ASSIGNMENT:
Repeat the data exactly as it stands.
╭──
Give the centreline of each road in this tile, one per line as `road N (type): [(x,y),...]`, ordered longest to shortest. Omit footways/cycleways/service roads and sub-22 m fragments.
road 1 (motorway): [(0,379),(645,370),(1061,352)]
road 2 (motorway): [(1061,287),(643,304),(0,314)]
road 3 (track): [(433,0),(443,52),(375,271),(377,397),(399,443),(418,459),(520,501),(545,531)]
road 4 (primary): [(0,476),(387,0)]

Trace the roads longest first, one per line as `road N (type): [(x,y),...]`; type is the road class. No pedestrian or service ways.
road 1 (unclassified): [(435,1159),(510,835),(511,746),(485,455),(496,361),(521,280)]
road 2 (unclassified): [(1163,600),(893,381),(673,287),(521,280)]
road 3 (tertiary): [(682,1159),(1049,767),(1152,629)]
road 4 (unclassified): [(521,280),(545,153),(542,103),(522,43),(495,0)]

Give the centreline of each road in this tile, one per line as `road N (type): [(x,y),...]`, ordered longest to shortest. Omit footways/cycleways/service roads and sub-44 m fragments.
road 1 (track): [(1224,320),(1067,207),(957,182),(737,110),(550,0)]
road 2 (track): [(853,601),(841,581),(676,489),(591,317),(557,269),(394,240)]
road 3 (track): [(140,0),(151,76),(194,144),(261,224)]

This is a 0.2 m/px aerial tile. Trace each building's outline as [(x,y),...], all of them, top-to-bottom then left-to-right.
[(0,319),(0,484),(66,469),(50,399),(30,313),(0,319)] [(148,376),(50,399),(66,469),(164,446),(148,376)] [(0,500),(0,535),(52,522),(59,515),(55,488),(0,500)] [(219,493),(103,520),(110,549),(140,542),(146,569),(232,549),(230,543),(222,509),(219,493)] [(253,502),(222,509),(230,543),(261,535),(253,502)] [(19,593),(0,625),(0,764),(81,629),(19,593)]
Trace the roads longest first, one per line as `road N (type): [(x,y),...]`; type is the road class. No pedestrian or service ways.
╰──
ANSWER:
Give the centreline of each road in this tile, one per line as `road N (type): [(x,y),...]`, ordered longest to shortest. Omit footways/cycleways/service roads and sub-22 m fragments.
road 1 (motorway): [(0,379),(645,370),(1061,352)]
road 2 (motorway): [(1061,287),(643,304),(0,314)]
road 3 (track): [(433,0),(443,52),(375,271),(377,397),(399,443),(418,459),(520,501),(545,531)]
road 4 (primary): [(0,476),(387,0)]

Trace the roads longest first, one per line as `road N (type): [(x,y),...]`; type is the road class. No pedestrian or service ways.
road 1 (unclassified): [(435,1159),(510,835),(511,746),(485,455),(496,361),(521,280)]
road 2 (unclassified): [(1163,600),(893,381),(673,287),(521,280)]
road 3 (tertiary): [(682,1159),(1049,767),(1152,629)]
road 4 (unclassified): [(521,280),(545,153),(542,103),(522,43),(495,0)]

Give the centreline of each road in this tile, one per line as `road N (type): [(x,y),...]`, ordered longest to shortest. Omit footways/cycleways/service roads and sub-44 m fragments.
road 1 (track): [(1224,320),(1067,207),(957,182),(737,110),(550,0)]
road 2 (track): [(853,601),(841,581),(676,489),(591,317),(557,269),(394,240)]
road 3 (track): [(140,0),(151,76),(194,144),(261,224)]

This is a 0.2 m/px aerial tile. Trace each building's outline as [(x,y),...], all of them, top-to-bottom then left-to-right.
[(0,319),(0,484),(66,469),(50,399),(30,313),(0,319)] [(148,376),(50,399),(66,469),(164,446),(148,376)] [(0,500),(0,535),(52,522),(59,515),(55,488),(0,500)] [(219,493),(103,520),(110,549),(140,542),(146,569),(232,549),(230,543),(222,509),(219,493)] [(253,502),(222,509),(230,543),(261,535),(253,502)] [(19,593),(0,625),(0,764),(81,629),(19,593)]
Trace the roads longest first, one per line as `road N (type): [(x,y),...]`; type is the road class. No pedestrian or service ways.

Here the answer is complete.